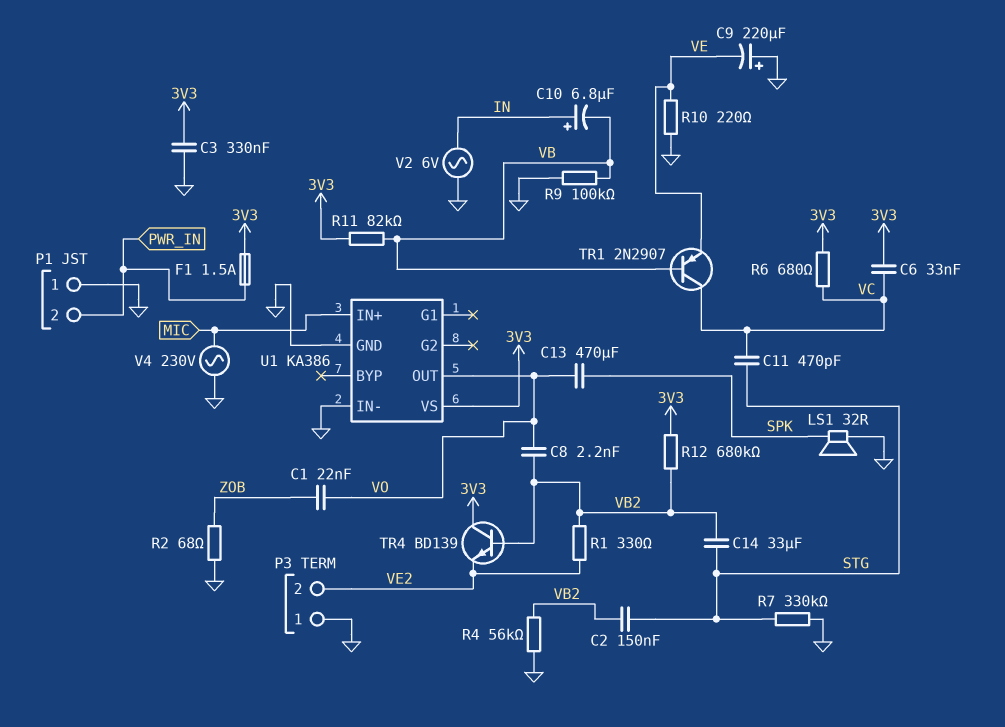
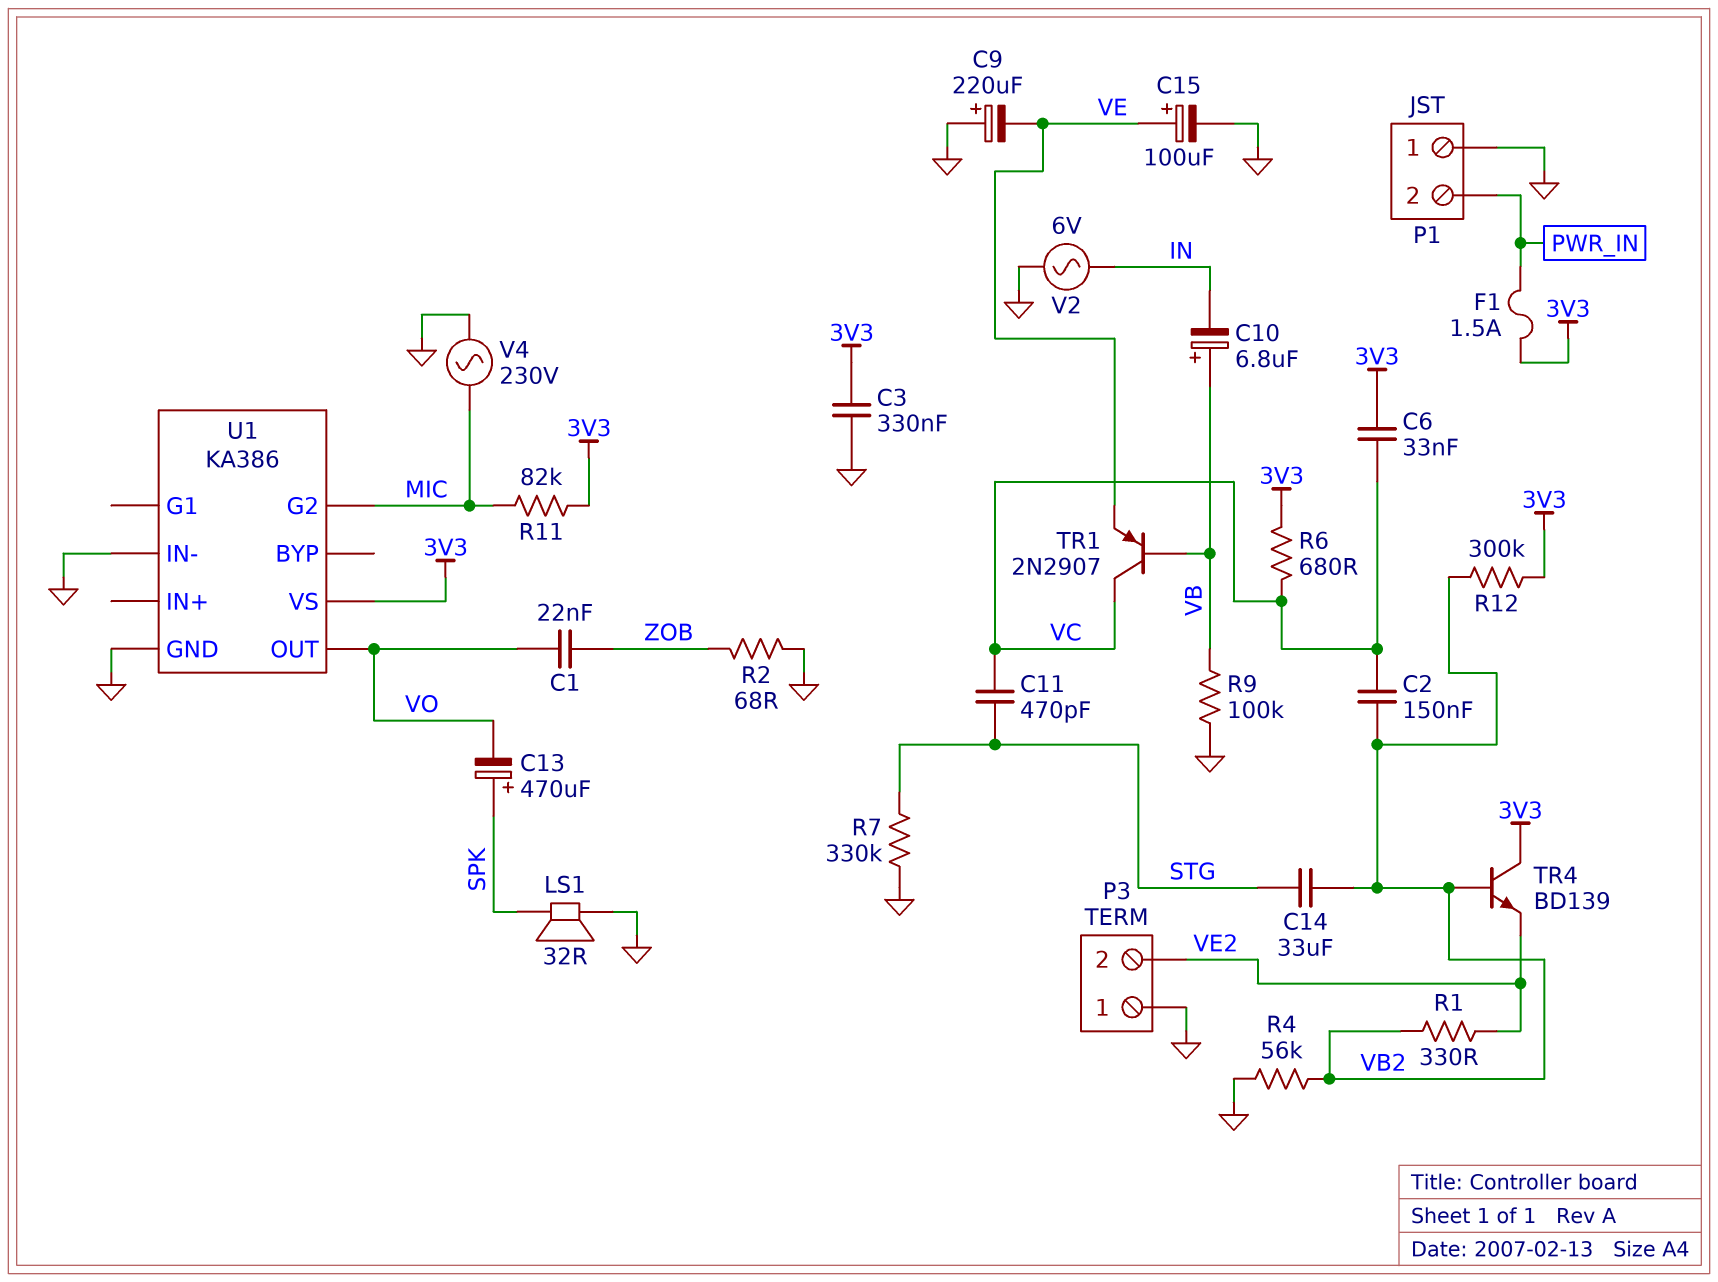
C2: 150nF (STG, VB2) -> 150nF (VB2, VC)
C8: 2.2nF (VB2, VO) -> none
C10: 6.8uF (plus IN, minus VB) -> 6.8uF (plus VB, minus IN)
C13: 470uF (SPK, VO) -> 470uF (plus SPK, minus VO)
C15: none -> 100uF (plus VE, minus GND)
R10: 220 (GND, VE) -> none
R11: 82k (3V3, VB) -> 82k (3V3, MIC)
R12: 680k (3V3, VB2) -> 300k (3V3, VB2)
U1 pin G2: none -> MIC
U1 pin IN+: MIC -> none

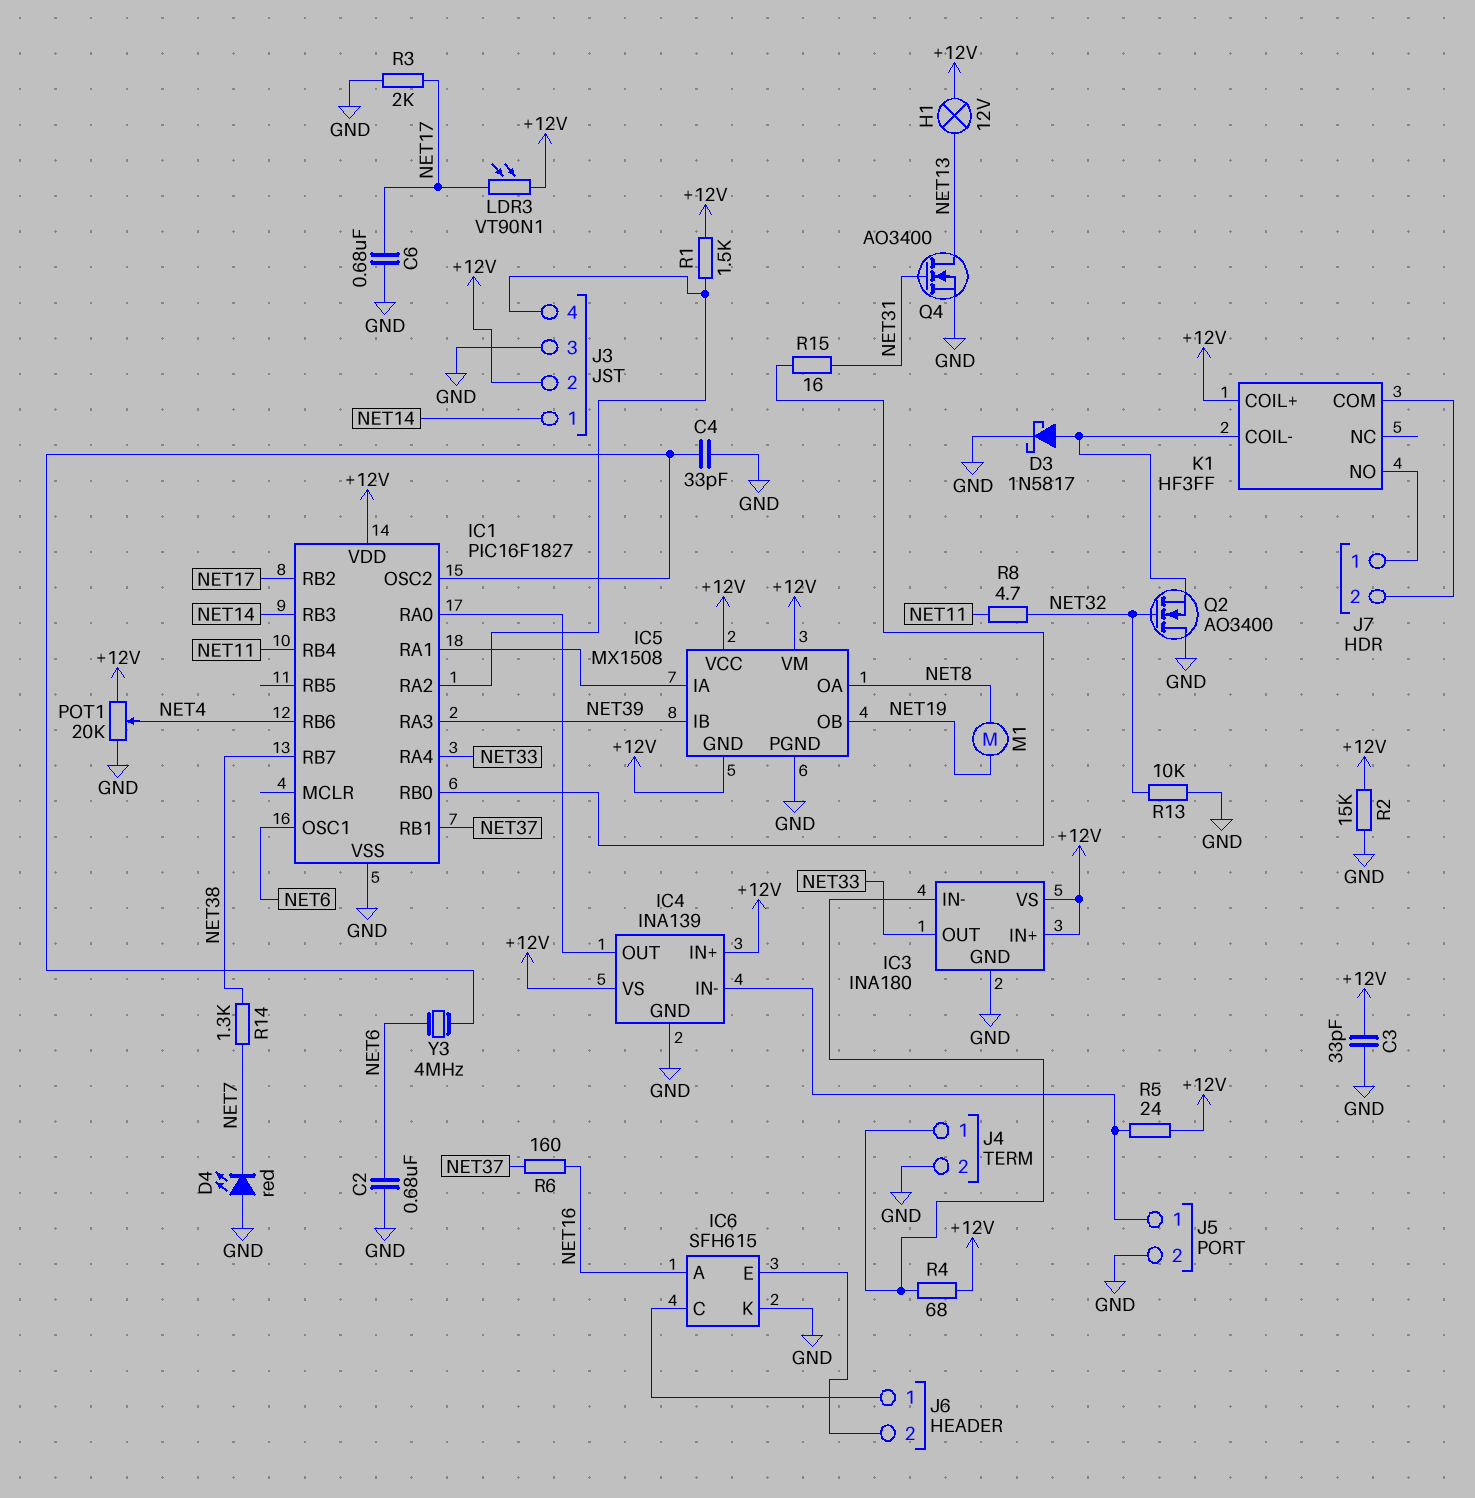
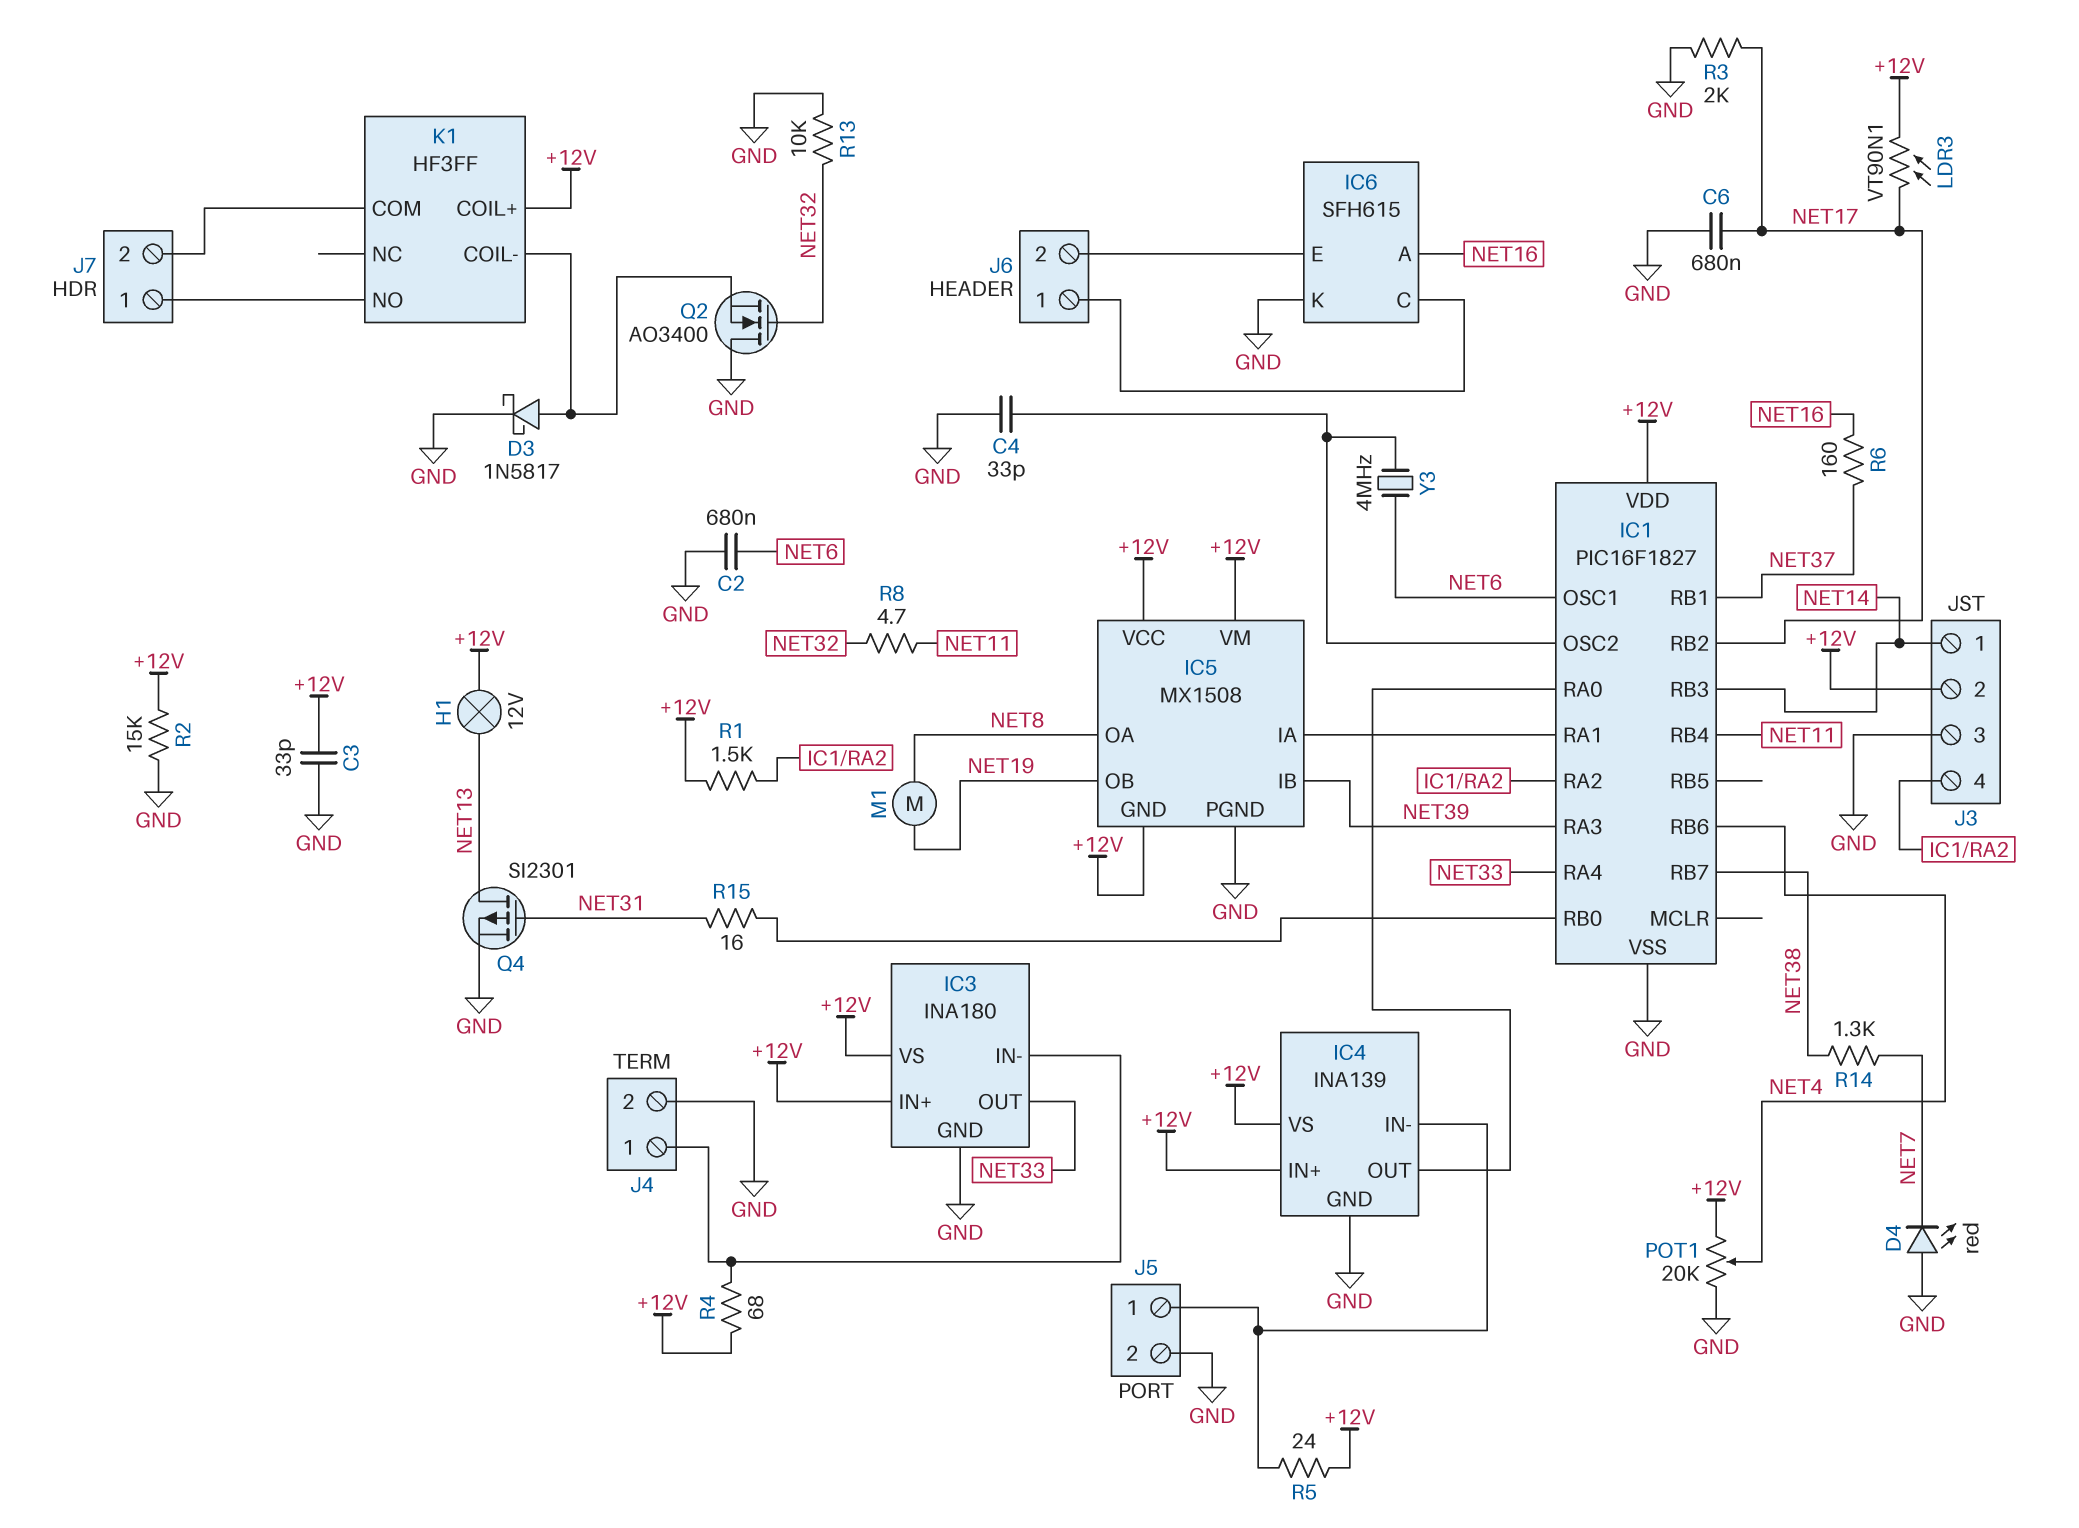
Q4: NMOS AO3400 (G NET31, D NET13, S GND) -> PMOS SI2301 (G NET31, D NET13, S GND)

■ ■ ■

Nothing is needed beyond an exact transcription of the lines from the one containing "C10: 6.8uF (plus" to the end of the entries above, with the pictures omitted.

> WRITTEN REPLY:
C10: 6.8uF (plus IN, minus VB) -> 6.8uF (plus VB, minus IN)
C13: 470uF (SPK, VO) -> 470uF (plus SPK, minus VO)
C15: none -> 100uF (plus VE, minus GND)
R10: 220 (GND, VE) -> none
R11: 82k (3V3, VB) -> 82k (3V3, MIC)
R12: 680k (3V3, VB2) -> 300k (3V3, VB2)
U1 pin G2: none -> MIC
U1 pin IN+: MIC -> none

Q4: NMOS AO3400 (G NET31, D NET13, S GND) -> PMOS SI2301 (G NET31, D NET13, S GND)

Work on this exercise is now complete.